■ REQUIRED ACTION: In the data below, find every line with the word "black" and copy it.

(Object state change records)
<<<<

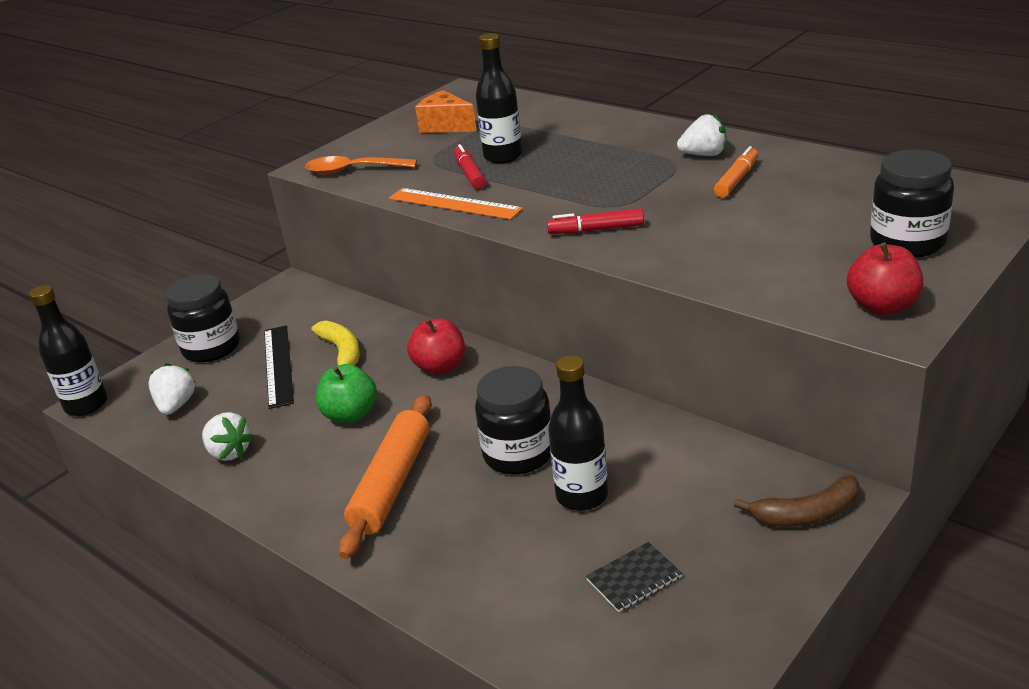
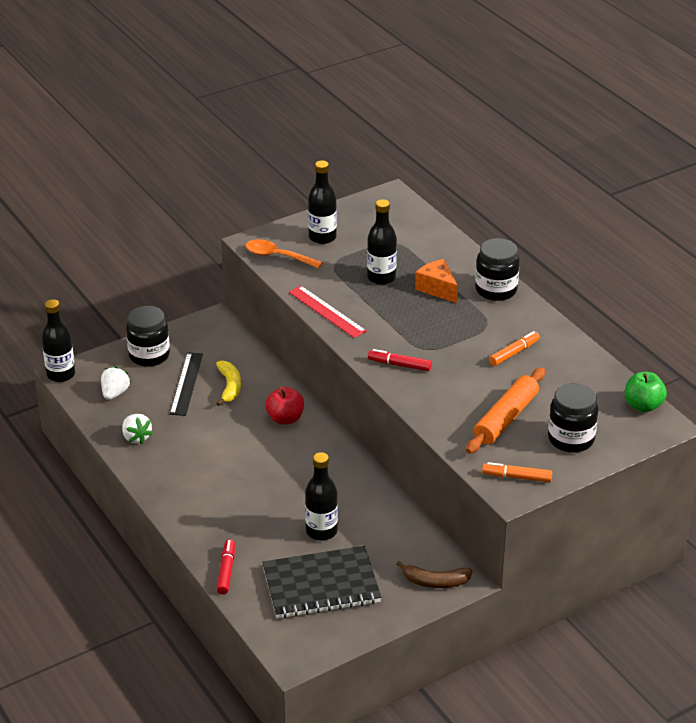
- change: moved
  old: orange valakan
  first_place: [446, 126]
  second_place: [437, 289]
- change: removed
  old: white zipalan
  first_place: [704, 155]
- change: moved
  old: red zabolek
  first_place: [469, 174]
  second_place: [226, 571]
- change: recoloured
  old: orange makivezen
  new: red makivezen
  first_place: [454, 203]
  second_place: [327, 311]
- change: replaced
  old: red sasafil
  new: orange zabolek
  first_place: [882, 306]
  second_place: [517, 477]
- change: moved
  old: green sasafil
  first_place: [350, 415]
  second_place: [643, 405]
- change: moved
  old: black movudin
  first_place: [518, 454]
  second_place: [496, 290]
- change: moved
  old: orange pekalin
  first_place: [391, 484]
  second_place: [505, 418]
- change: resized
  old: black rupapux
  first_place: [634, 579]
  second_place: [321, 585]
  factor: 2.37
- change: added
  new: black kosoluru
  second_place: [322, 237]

>>>>

■ RESPONSE AREA:
  old: black movudin
  old: black rupapux
  new: black kosoluru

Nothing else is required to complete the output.